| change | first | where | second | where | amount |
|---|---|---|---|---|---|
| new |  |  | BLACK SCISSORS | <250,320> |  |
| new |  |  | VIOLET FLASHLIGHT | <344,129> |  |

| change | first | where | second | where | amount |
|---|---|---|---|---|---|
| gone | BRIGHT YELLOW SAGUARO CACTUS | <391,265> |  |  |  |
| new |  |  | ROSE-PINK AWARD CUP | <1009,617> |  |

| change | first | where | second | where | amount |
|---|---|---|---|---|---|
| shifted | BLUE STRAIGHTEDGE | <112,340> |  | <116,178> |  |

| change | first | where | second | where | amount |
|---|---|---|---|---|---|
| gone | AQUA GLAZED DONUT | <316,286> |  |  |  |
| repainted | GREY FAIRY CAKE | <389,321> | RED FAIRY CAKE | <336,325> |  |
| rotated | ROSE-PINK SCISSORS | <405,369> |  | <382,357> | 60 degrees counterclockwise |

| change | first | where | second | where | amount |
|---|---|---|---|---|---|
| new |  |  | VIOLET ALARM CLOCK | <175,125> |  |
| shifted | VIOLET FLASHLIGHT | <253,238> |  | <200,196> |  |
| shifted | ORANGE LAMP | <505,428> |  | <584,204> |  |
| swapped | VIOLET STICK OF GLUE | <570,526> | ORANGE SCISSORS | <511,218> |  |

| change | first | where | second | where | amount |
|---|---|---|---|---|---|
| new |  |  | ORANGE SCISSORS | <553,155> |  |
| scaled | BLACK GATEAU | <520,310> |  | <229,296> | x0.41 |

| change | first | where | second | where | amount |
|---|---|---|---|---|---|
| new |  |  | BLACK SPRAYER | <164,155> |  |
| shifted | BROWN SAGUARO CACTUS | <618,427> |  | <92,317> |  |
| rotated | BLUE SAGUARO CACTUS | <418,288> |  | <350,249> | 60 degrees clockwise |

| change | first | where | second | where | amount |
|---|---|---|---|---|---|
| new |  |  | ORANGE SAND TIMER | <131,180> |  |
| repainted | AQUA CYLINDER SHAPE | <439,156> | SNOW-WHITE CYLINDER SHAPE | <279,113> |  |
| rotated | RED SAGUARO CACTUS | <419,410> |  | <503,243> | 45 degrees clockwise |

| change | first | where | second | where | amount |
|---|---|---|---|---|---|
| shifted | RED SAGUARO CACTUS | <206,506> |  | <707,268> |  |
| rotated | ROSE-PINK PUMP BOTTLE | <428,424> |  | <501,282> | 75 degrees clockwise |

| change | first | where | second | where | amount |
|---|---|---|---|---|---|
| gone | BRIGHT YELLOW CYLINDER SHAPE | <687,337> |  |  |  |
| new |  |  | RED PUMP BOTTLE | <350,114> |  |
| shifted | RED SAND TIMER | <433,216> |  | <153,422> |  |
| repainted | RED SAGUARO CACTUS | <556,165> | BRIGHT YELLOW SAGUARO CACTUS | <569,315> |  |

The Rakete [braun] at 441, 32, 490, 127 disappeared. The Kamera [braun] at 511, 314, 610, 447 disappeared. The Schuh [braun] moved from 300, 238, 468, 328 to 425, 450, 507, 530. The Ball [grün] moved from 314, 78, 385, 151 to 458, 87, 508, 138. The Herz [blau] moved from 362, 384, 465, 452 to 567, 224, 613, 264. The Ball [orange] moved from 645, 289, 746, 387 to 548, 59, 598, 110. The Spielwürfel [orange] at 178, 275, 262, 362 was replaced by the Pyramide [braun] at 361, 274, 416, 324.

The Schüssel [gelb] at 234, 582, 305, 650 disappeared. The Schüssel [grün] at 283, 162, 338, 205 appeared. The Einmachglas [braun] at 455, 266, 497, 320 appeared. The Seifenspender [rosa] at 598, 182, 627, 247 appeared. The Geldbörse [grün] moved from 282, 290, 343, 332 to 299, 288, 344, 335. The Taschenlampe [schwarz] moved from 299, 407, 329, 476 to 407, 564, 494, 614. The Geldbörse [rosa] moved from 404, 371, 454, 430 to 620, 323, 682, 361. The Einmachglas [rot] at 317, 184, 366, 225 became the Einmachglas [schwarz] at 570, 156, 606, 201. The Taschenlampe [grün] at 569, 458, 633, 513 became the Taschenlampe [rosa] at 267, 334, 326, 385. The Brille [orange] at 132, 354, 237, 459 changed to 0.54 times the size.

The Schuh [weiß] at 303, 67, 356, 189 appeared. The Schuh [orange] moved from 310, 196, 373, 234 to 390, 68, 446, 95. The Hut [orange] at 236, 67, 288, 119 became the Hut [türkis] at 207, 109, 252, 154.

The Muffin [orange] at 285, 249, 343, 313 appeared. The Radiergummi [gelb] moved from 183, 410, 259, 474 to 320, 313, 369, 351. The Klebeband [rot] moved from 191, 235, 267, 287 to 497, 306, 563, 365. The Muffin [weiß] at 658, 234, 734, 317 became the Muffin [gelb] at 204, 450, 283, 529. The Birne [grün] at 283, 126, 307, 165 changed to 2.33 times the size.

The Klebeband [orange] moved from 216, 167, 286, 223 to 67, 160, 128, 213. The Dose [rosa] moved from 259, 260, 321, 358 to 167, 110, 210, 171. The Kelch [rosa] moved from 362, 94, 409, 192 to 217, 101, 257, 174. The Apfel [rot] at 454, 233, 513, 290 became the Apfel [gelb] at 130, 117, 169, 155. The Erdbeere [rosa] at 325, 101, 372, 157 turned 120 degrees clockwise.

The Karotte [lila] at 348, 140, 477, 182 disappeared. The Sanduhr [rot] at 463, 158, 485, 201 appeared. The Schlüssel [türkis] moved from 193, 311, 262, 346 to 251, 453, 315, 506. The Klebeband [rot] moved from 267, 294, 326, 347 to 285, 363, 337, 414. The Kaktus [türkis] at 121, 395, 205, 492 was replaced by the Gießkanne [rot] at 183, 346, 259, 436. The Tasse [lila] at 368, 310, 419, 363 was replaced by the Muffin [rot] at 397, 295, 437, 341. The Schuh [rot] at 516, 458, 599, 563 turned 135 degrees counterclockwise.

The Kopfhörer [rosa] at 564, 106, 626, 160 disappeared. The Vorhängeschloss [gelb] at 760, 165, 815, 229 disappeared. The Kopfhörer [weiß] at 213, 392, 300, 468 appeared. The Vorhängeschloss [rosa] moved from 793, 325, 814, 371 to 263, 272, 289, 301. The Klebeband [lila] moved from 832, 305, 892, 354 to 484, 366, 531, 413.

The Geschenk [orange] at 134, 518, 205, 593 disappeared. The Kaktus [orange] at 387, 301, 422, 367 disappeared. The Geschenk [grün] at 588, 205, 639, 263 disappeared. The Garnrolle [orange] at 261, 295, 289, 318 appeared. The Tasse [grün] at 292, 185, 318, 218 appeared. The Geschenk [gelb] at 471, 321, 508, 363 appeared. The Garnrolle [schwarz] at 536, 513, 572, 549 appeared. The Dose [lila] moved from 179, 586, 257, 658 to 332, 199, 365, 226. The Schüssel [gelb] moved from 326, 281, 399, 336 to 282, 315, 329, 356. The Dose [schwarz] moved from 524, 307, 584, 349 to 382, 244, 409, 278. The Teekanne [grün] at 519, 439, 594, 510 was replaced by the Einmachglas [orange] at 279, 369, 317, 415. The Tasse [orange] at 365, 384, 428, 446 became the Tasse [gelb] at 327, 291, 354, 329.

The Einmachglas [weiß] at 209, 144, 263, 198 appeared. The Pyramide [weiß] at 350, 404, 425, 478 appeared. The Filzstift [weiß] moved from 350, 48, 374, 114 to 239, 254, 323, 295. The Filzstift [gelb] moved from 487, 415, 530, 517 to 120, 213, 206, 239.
◇ ◇ ◇
(What you need to do):
Transcribe the material above in full, keeping every word.

(Exercise result):
| change | first | where | second | where | amount |
|---|---|---|---|---|---|
| new |  |  | BLACK SCISSORS | <250,320> |  |
| new |  |  | VIOLET FLASHLIGHT | <344,129> |  |

| change | first | where | second | where | amount |
|---|---|---|---|---|---|
| gone | BRIGHT YELLOW SAGUARO CACTUS | <391,265> |  |  |  |
| new |  |  | ROSE-PINK AWARD CUP | <1009,617> |  |

| change | first | where | second | where | amount |
|---|---|---|---|---|---|
| shifted | BLUE STRAIGHTEDGE | <112,340> |  | <116,178> |  |

| change | first | where | second | where | amount |
|---|---|---|---|---|---|
| gone | AQUA GLAZED DONUT | <316,286> |  |  |  |
| repainted | GREY FAIRY CAKE | <389,321> | RED FAIRY CAKE | <336,325> |  |
| rotated | ROSE-PINK SCISSORS | <405,369> |  | <382,357> | 60 degrees counterclockwise |

| change | first | where | second | where | amount |
|---|---|---|---|---|---|
| new |  |  | VIOLET ALARM CLOCK | <175,125> |  |
| shifted | VIOLET FLASHLIGHT | <253,238> |  | <200,196> |  |
| shifted | ORANGE LAMP | <505,428> |  | <584,204> |  |
| swapped | VIOLET STICK OF GLUE | <570,526> | ORANGE SCISSORS | <511,218> |  |

| change | first | where | second | where | amount |
|---|---|---|---|---|---|
| new |  |  | ORANGE SCISSORS | <553,155> |  |
| scaled | BLACK GATEAU | <520,310> |  | <229,296> | x0.41 |

| change | first | where | second | where | amount |
|---|---|---|---|---|---|
| new |  |  | BLACK SPRAYER | <164,155> |  |
| shifted | BROWN SAGUARO CACTUS | <618,427> |  | <92,317> |  |
| rotated | BLUE SAGUARO CACTUS | <418,288> |  | <350,249> | 60 degrees clockwise |

| change | first | where | second | where | amount |
|---|---|---|---|---|---|
| new |  |  | ORANGE SAND TIMER | <131,180> |  |
| repainted | AQUA CYLINDER SHAPE | <439,156> | SNOW-WHITE CYLINDER SHAPE | <279,113> |  |
| rotated | RED SAGUARO CACTUS | <419,410> |  | <503,243> | 45 degrees clockwise |

| change | first | where | second | where | amount |
|---|---|---|---|---|---|
| shifted | RED SAGUARO CACTUS | <206,506> |  | <707,268> |  |
| rotated | ROSE-PINK PUMP BOTTLE | <428,424> |  | <501,282> | 75 degrees clockwise |

| change | first | where | second | where | amount |
|---|---|---|---|---|---|
| gone | BRIGHT YELLOW CYLINDER SHAPE | <687,337> |  |  |  |
| new |  |  | RED PUMP BOTTLE | <350,114> |  |
| shifted | RED SAND TIMER | <433,216> |  | <153,422> |  |
| repainted | RED SAGUARO CACTUS | <556,165> | BRIGHT YELLOW SAGUARO CACTUS | <569,315> |  |

The Rakete [braun] at 441, 32, 490, 127 disappeared. The Kamera [braun] at 511, 314, 610, 447 disappeared. The Schuh [braun] moved from 300, 238, 468, 328 to 425, 450, 507, 530. The Ball [grün] moved from 314, 78, 385, 151 to 458, 87, 508, 138. The Herz [blau] moved from 362, 384, 465, 452 to 567, 224, 613, 264. The Ball [orange] moved from 645, 289, 746, 387 to 548, 59, 598, 110. The Spielwürfel [orange] at 178, 275, 262, 362 was replaced by the Pyramide [braun] at 361, 274, 416, 324.

The Schüssel [gelb] at 234, 582, 305, 650 disappeared. The Schüssel [grün] at 283, 162, 338, 205 appeared. The Einmachglas [braun] at 455, 266, 497, 320 appeared. The Seifenspender [rosa] at 598, 182, 627, 247 appeared. The Geldbörse [grün] moved from 282, 290, 343, 332 to 299, 288, 344, 335. The Taschenlampe [schwarz] moved from 299, 407, 329, 476 to 407, 564, 494, 614. The Geldbörse [rosa] moved from 404, 371, 454, 430 to 620, 323, 682, 361. The Einmachglas [rot] at 317, 184, 366, 225 became the Einmachglas [schwarz] at 570, 156, 606, 201. The Taschenlampe [grün] at 569, 458, 633, 513 became the Taschenlampe [rosa] at 267, 334, 326, 385. The Brille [orange] at 132, 354, 237, 459 changed to 0.54 times the size.

The Schuh [weiß] at 303, 67, 356, 189 appeared. The Schuh [orange] moved from 310, 196, 373, 234 to 390, 68, 446, 95. The Hut [orange] at 236, 67, 288, 119 became the Hut [türkis] at 207, 109, 252, 154.

The Muffin [orange] at 285, 249, 343, 313 appeared. The Radiergummi [gelb] moved from 183, 410, 259, 474 to 320, 313, 369, 351. The Klebeband [rot] moved from 191, 235, 267, 287 to 497, 306, 563, 365. The Muffin [weiß] at 658, 234, 734, 317 became the Muffin [gelb] at 204, 450, 283, 529. The Birne [grün] at 283, 126, 307, 165 changed to 2.33 times the size.

The Klebeband [orange] moved from 216, 167, 286, 223 to 67, 160, 128, 213. The Dose [rosa] moved from 259, 260, 321, 358 to 167, 110, 210, 171. The Kelch [rosa] moved from 362, 94, 409, 192 to 217, 101, 257, 174. The Apfel [rot] at 454, 233, 513, 290 became the Apfel [gelb] at 130, 117, 169, 155. The Erdbeere [rosa] at 325, 101, 372, 157 turned 120 degrees clockwise.

The Karotte [lila] at 348, 140, 477, 182 disappeared. The Sanduhr [rot] at 463, 158, 485, 201 appeared. The Schlüssel [türkis] moved from 193, 311, 262, 346 to 251, 453, 315, 506. The Klebeband [rot] moved from 267, 294, 326, 347 to 285, 363, 337, 414. The Kaktus [türkis] at 121, 395, 205, 492 was replaced by the Gießkanne [rot] at 183, 346, 259, 436. The Tasse [lila] at 368, 310, 419, 363 was replaced by the Muffin [rot] at 397, 295, 437, 341. The Schuh [rot] at 516, 458, 599, 563 turned 135 degrees counterclockwise.

The Kopfhörer [rosa] at 564, 106, 626, 160 disappeared. The Vorhängeschloss [gelb] at 760, 165, 815, 229 disappeared. The Kopfhörer [weiß] at 213, 392, 300, 468 appeared. The Vorhängeschloss [rosa] moved from 793, 325, 814, 371 to 263, 272, 289, 301. The Klebeband [lila] moved from 832, 305, 892, 354 to 484, 366, 531, 413.

The Geschenk [orange] at 134, 518, 205, 593 disappeared. The Kaktus [orange] at 387, 301, 422, 367 disappeared. The Geschenk [grün] at 588, 205, 639, 263 disappeared. The Garnrolle [orange] at 261, 295, 289, 318 appeared. The Tasse [grün] at 292, 185, 318, 218 appeared. The Geschenk [gelb] at 471, 321, 508, 363 appeared. The Garnrolle [schwarz] at 536, 513, 572, 549 appeared. The Dose [lila] moved from 179, 586, 257, 658 to 332, 199, 365, 226. The Schüssel [gelb] moved from 326, 281, 399, 336 to 282, 315, 329, 356. The Dose [schwarz] moved from 524, 307, 584, 349 to 382, 244, 409, 278. The Teekanne [grün] at 519, 439, 594, 510 was replaced by the Einmachglas [orange] at 279, 369, 317, 415. The Tasse [orange] at 365, 384, 428, 446 became the Tasse [gelb] at 327, 291, 354, 329.

The Einmachglas [weiß] at 209, 144, 263, 198 appeared. The Pyramide [weiß] at 350, 404, 425, 478 appeared. The Filzstift [weiß] moved from 350, 48, 374, 114 to 239, 254, 323, 295. The Filzstift [gelb] moved from 487, 415, 530, 517 to 120, 213, 206, 239.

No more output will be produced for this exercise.